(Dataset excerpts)
━━━━━━━━━━━━━━━━━━━━

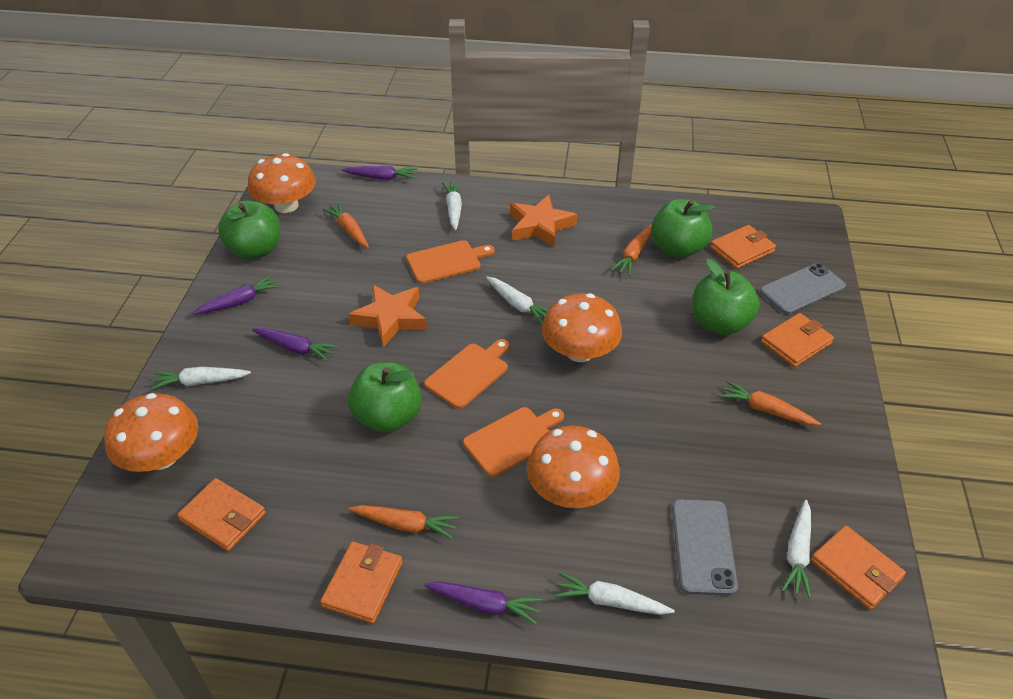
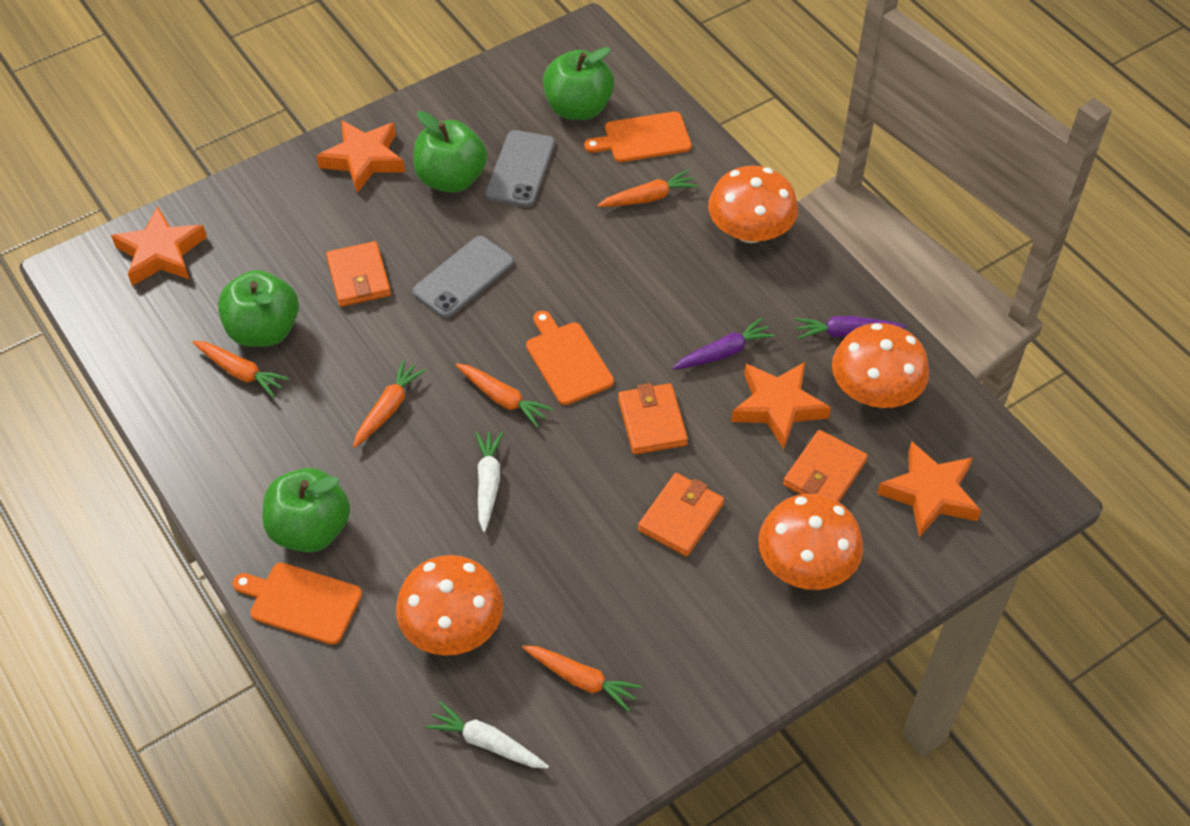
orange carrot: 4 -> 5
orange star: 2 -> 4
orange wallet: 5 -> 4
purple carrot: 4 -> 2
white carrot: 5 -> 2

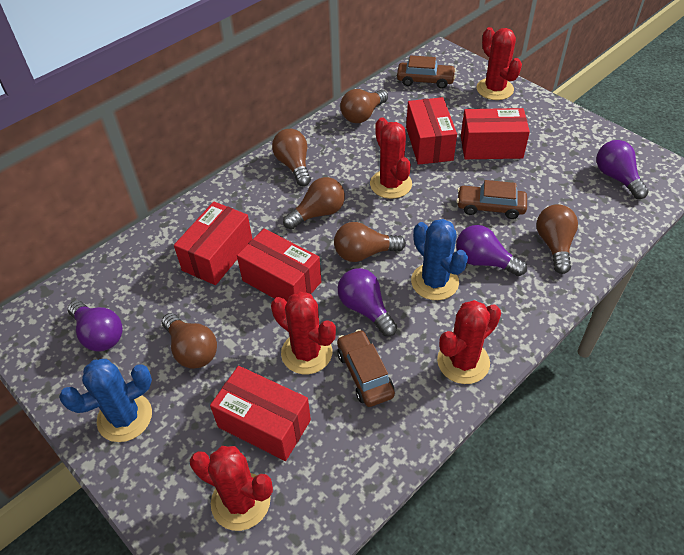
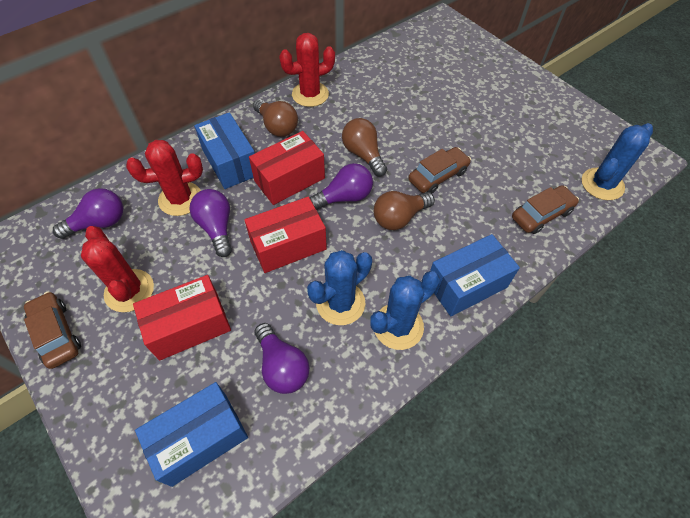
blue box: 0 -> 3
blue cactus: 2 -> 3
brown light bulb: 6 -> 3
red box: 5 -> 3
red cactus: 5 -> 3

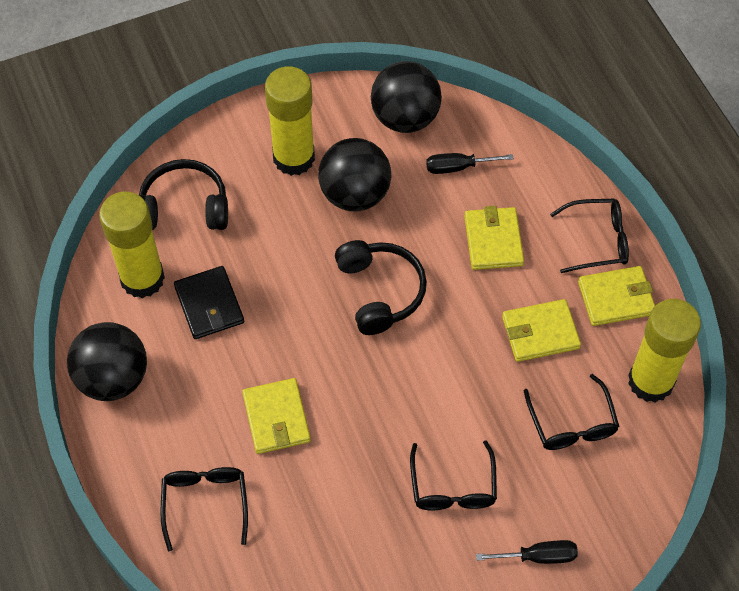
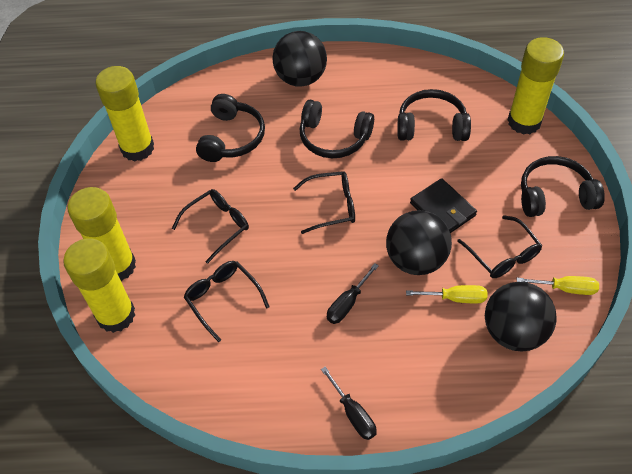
black headphones: 2 -> 4
yellow glue stick: 3 -> 4
yellow screwdriver: 0 -> 2
yellow wallet: 4 -> 0

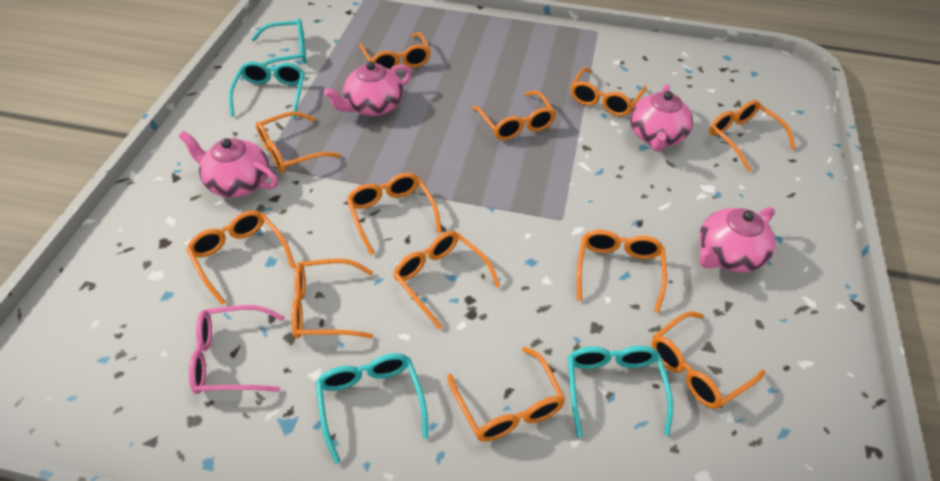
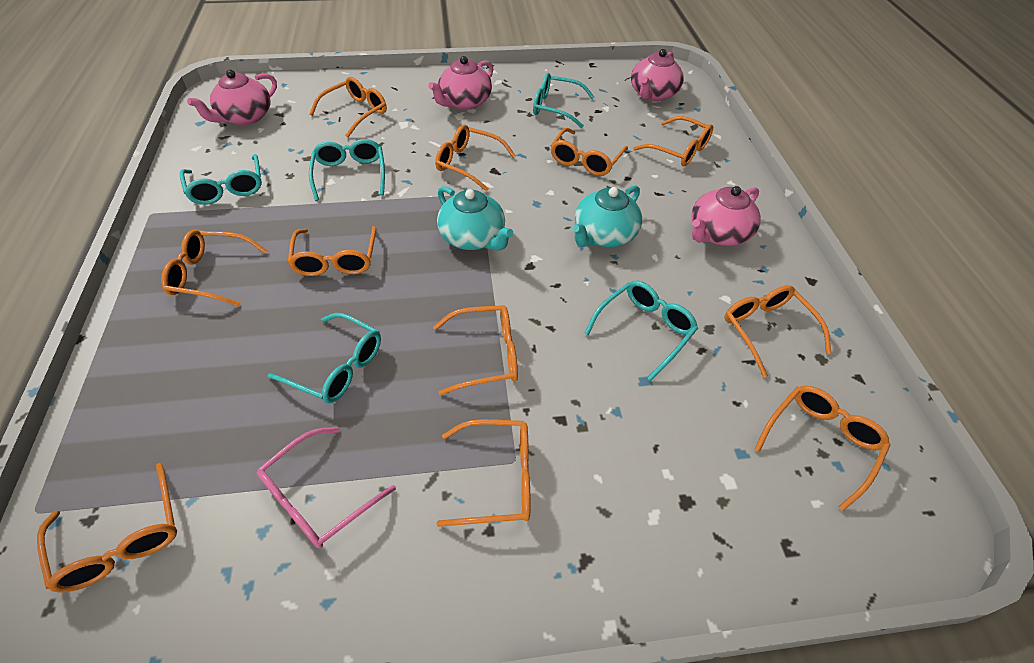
orange glasses: 12 -> 11
turquoise glasses: 4 -> 5
turquoise teapot: 0 -> 2

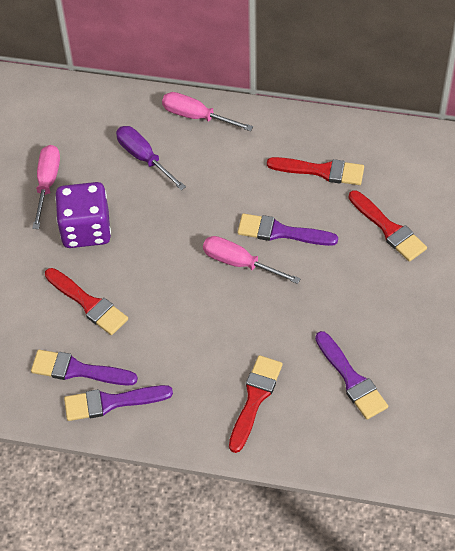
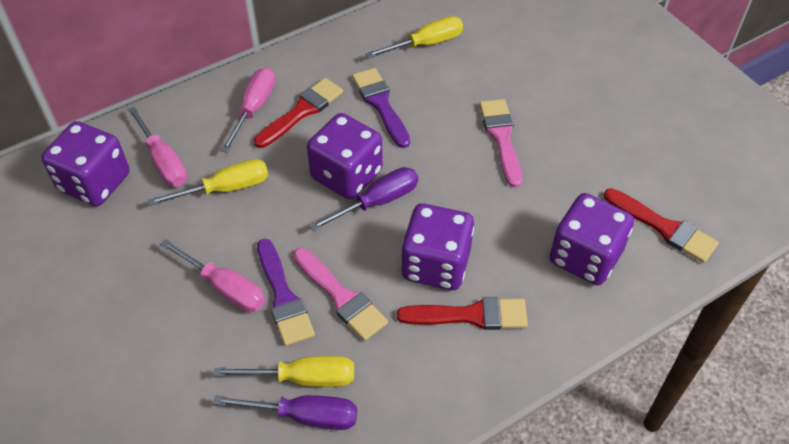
pink brush: 0 -> 2
purple brush: 4 -> 2
purple dice: 1 -> 4
purple screwdriver: 1 -> 2
red brush: 4 -> 3
yellow screwdriver: 0 -> 3

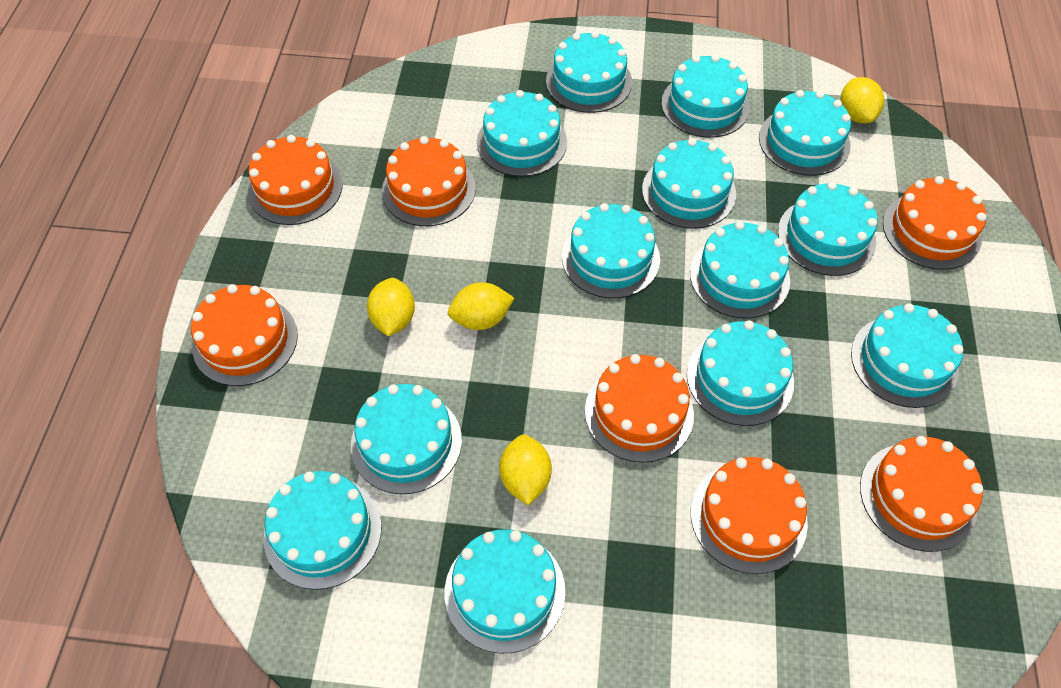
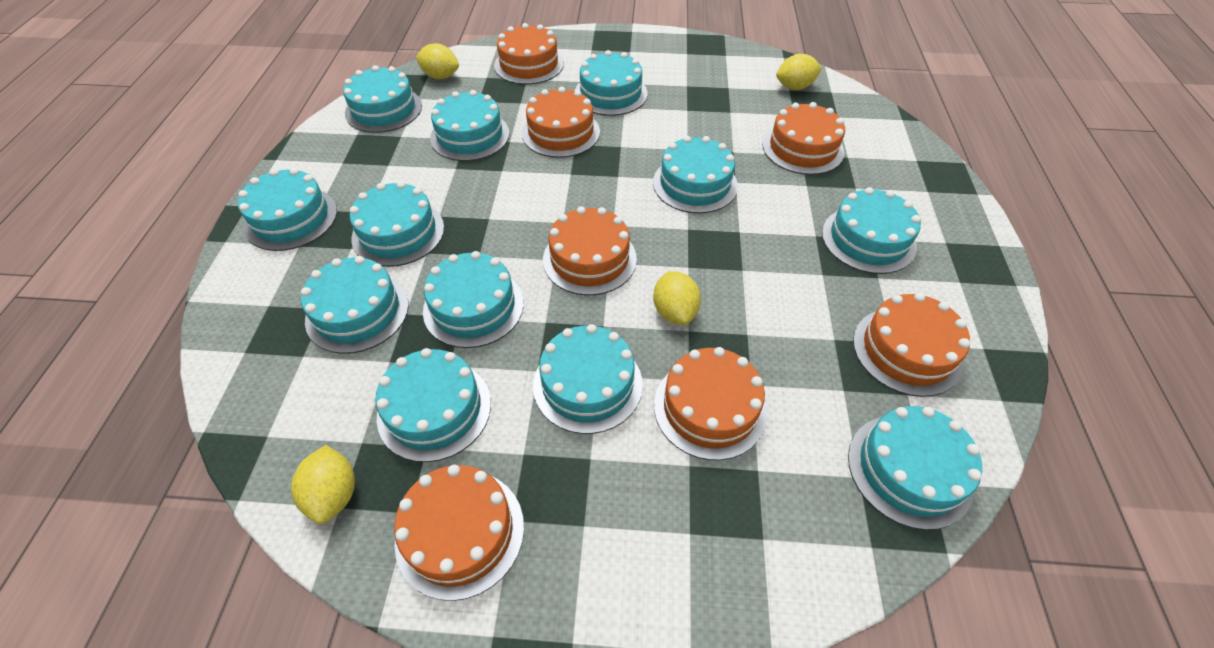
turquoise cake: 13 -> 12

━━━━━━━━━━━━━━━━━━━━

▸ Problem statement: I would like the data above transcribed exactly, with its pictures left out.

▸ The answer:
orange carrot: 4 -> 5
orange star: 2 -> 4
orange wallet: 5 -> 4
purple carrot: 4 -> 2
white carrot: 5 -> 2

blue box: 0 -> 3
blue cactus: 2 -> 3
brown light bulb: 6 -> 3
red box: 5 -> 3
red cactus: 5 -> 3

black headphones: 2 -> 4
yellow glue stick: 3 -> 4
yellow screwdriver: 0 -> 2
yellow wallet: 4 -> 0

orange glasses: 12 -> 11
turquoise glasses: 4 -> 5
turquoise teapot: 0 -> 2

pink brush: 0 -> 2
purple brush: 4 -> 2
purple dice: 1 -> 4
purple screwdriver: 1 -> 2
red brush: 4 -> 3
yellow screwdriver: 0 -> 3

turquoise cake: 13 -> 12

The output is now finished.